**Dataset excerpts**.

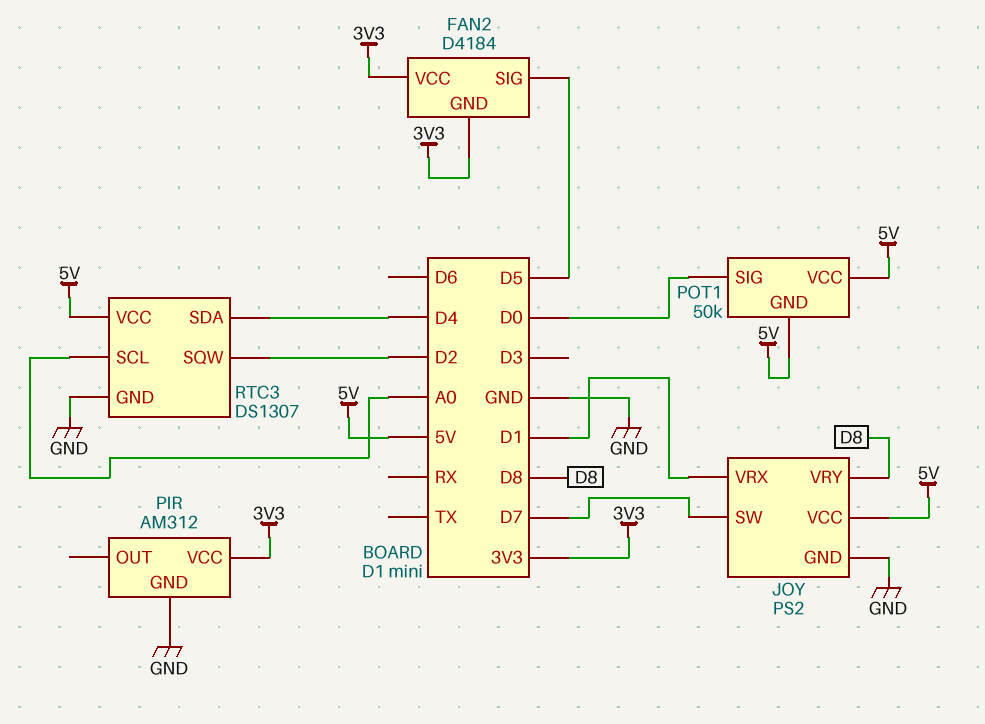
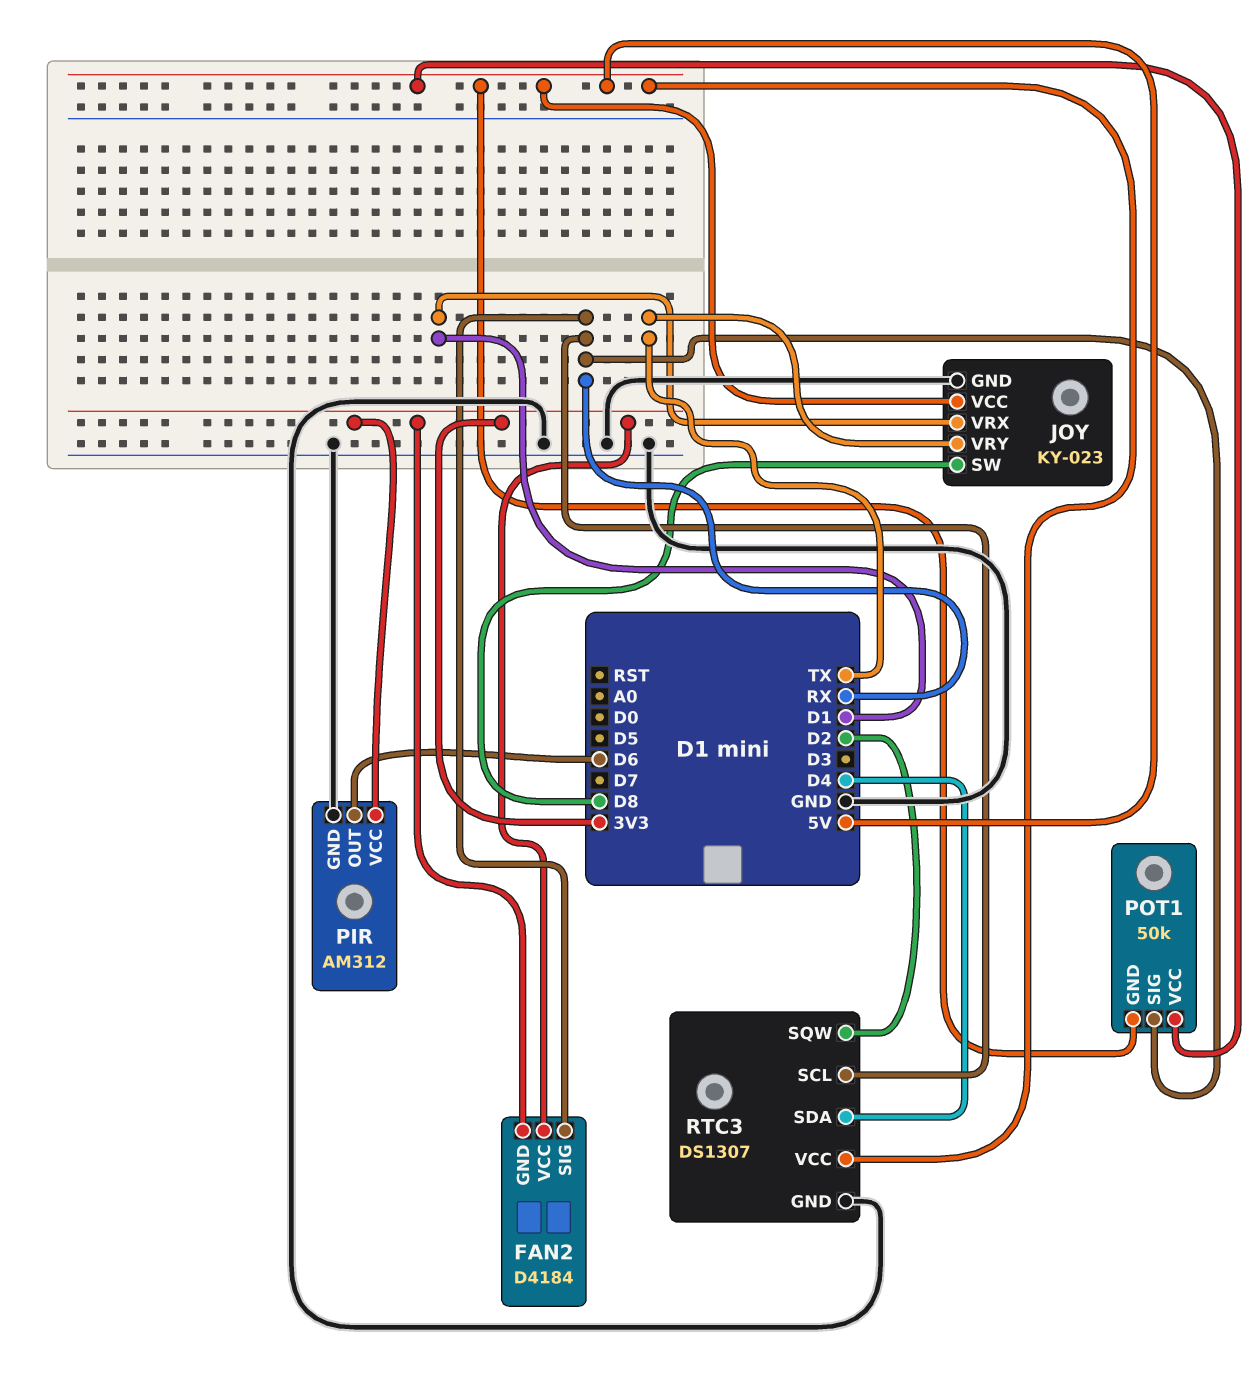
FAN2 pin SIG: D5 -> RX
JOY: PS2 -> KY-023
JOY pin SW: D7 -> D8
JOY pin VRY: D8 -> TX
PIR pin OUT: none -> D6
POT1 pin SIG: D0 -> RX
RTC3 pin SCL: A0 -> RX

**Exercise prompt**.
The lines above should be transcribed exactly, with every image removed.

**Exercise response**.
FAN2 pin SIG: D5 -> RX
JOY: PS2 -> KY-023
JOY pin SW: D7 -> D8
JOY pin VRY: D8 -> TX
PIR pin OUT: none -> D6
POT1 pin SIG: D0 -> RX
RTC3 pin SCL: A0 -> RX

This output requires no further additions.